Extract precisely the lines that run from the line containing "yellow teapot: 7 -> 9" to the end of the records below, with both ends included and pictures omitted.

[Records drawn from a dataset]
- Opening Delimiter -
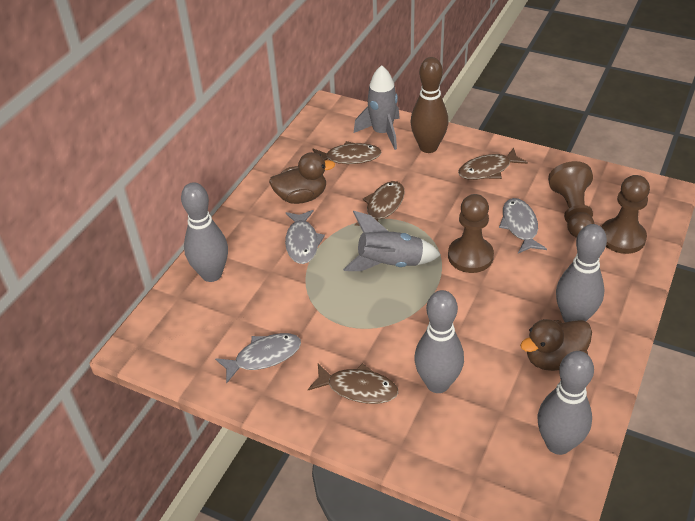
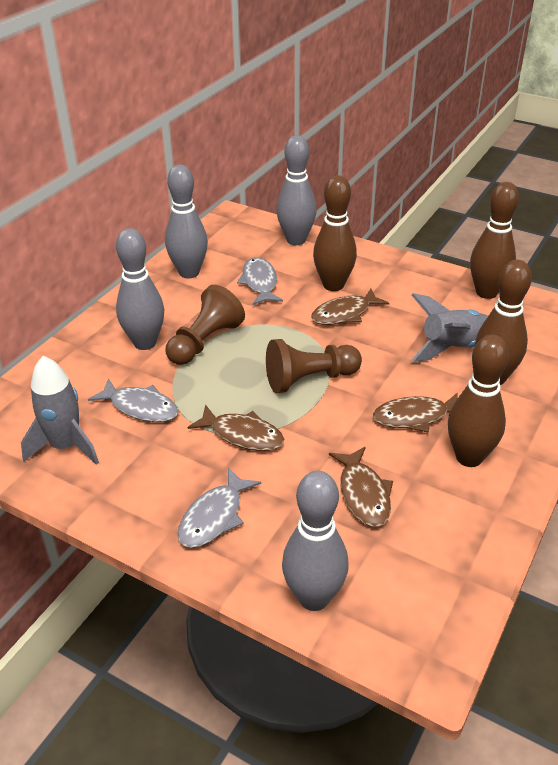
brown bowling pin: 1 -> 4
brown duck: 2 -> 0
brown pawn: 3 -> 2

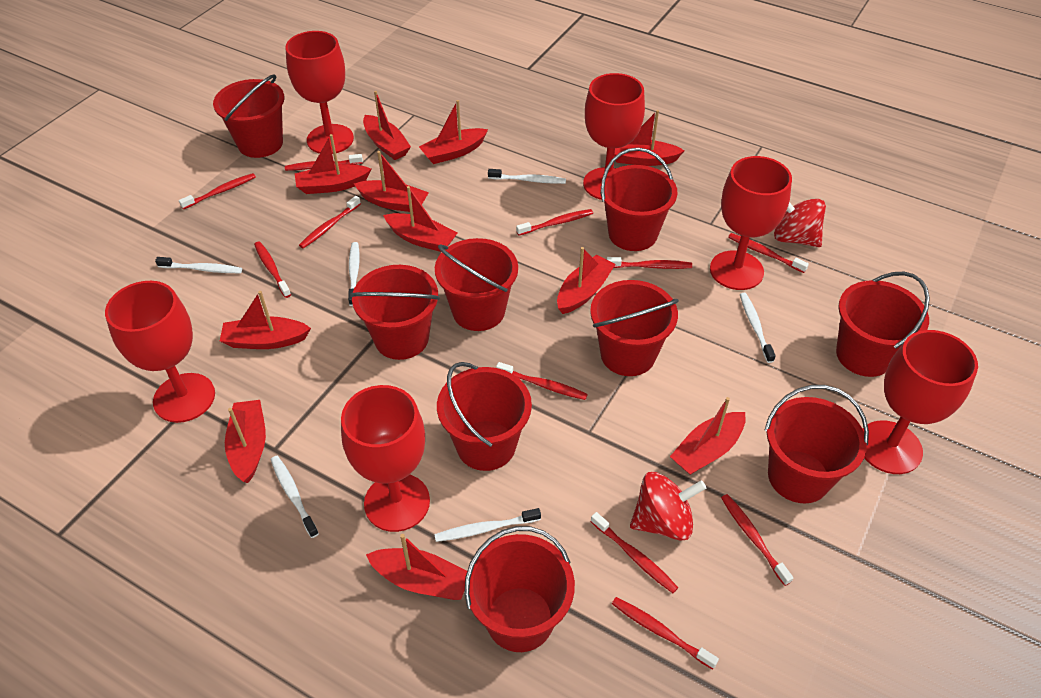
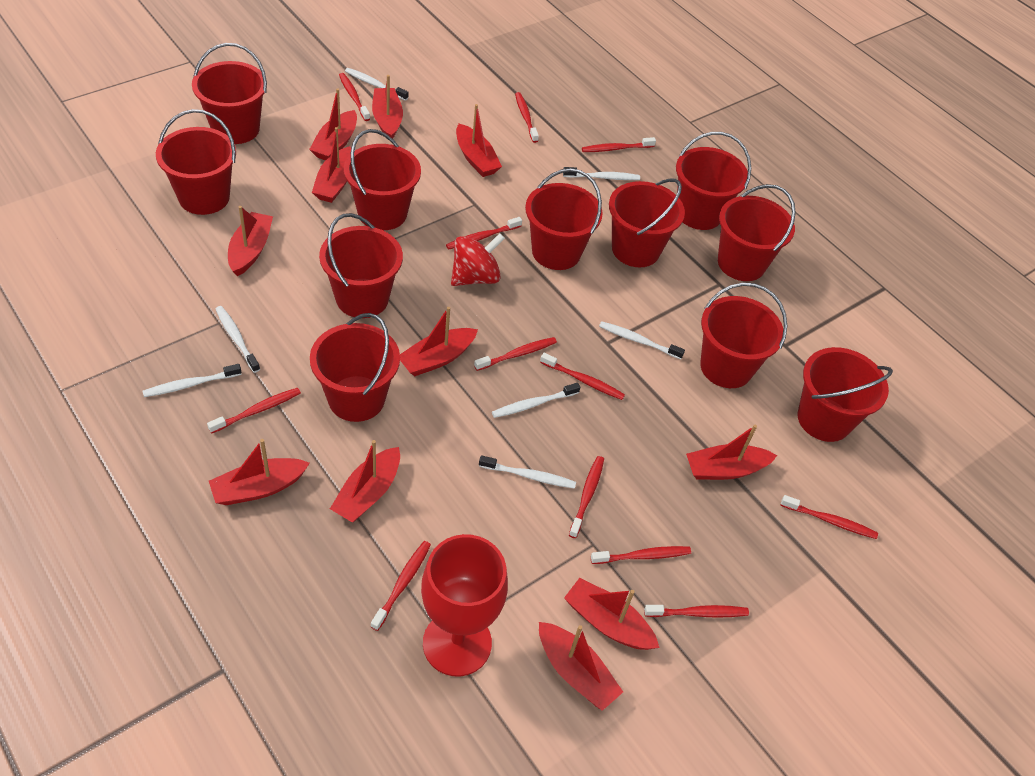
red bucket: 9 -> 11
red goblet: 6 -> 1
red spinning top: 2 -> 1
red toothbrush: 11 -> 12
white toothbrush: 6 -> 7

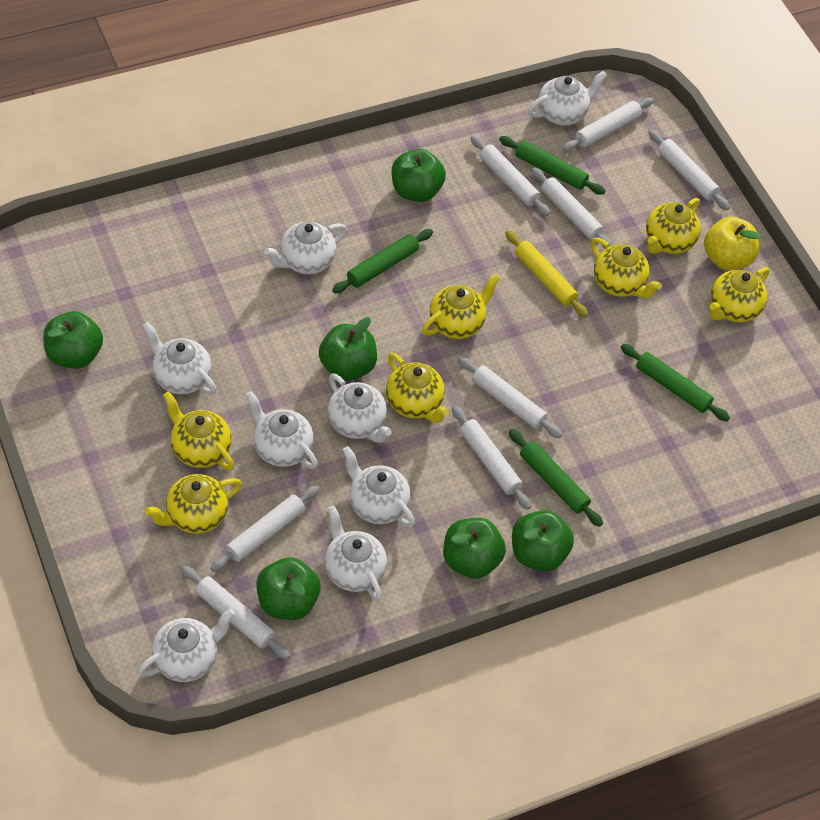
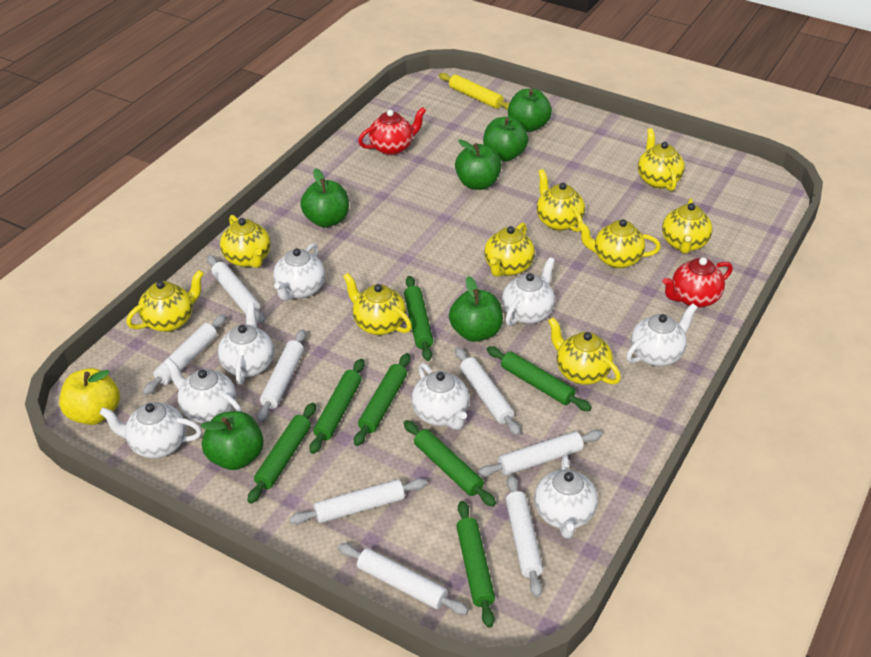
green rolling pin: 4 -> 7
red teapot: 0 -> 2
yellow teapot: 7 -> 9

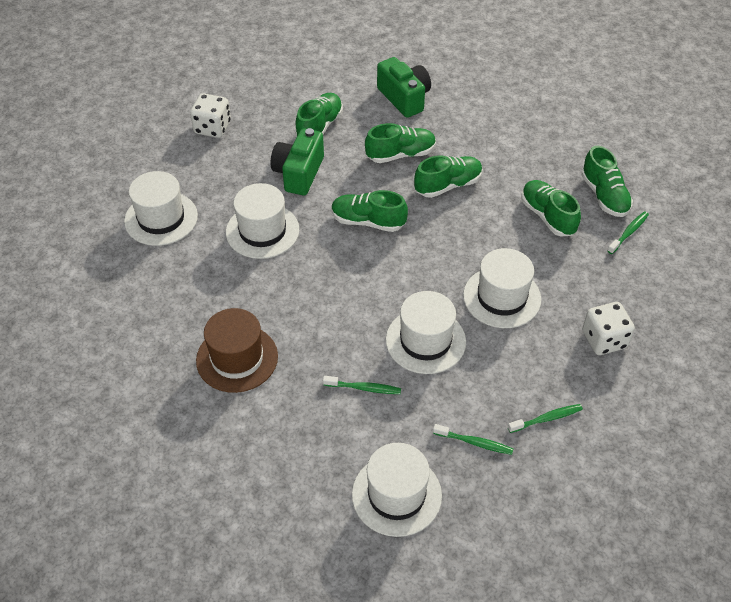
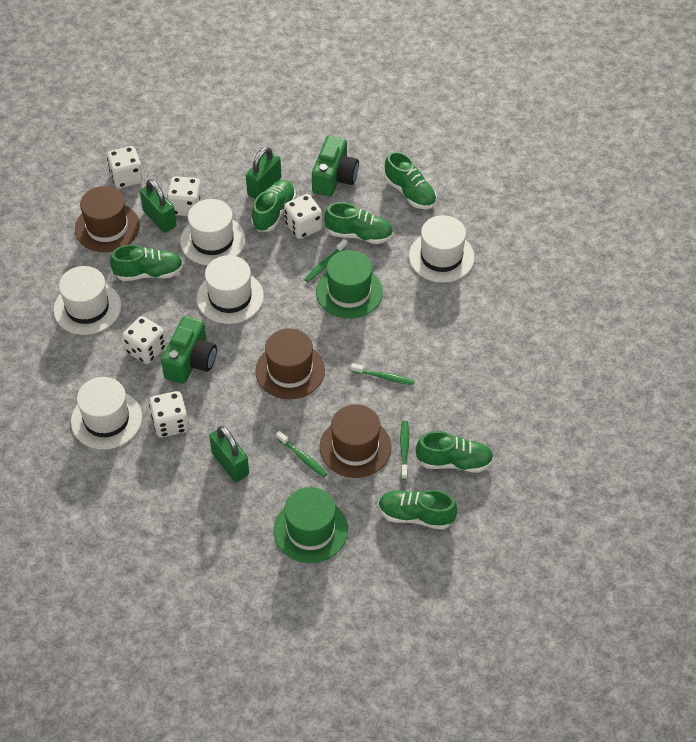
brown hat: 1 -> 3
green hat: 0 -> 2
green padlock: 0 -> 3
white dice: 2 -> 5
- Closing Delimiter -
**Result of the exercise:**
yellow teapot: 7 -> 9

brown hat: 1 -> 3
green hat: 0 -> 2
green padlock: 0 -> 3
white dice: 2 -> 5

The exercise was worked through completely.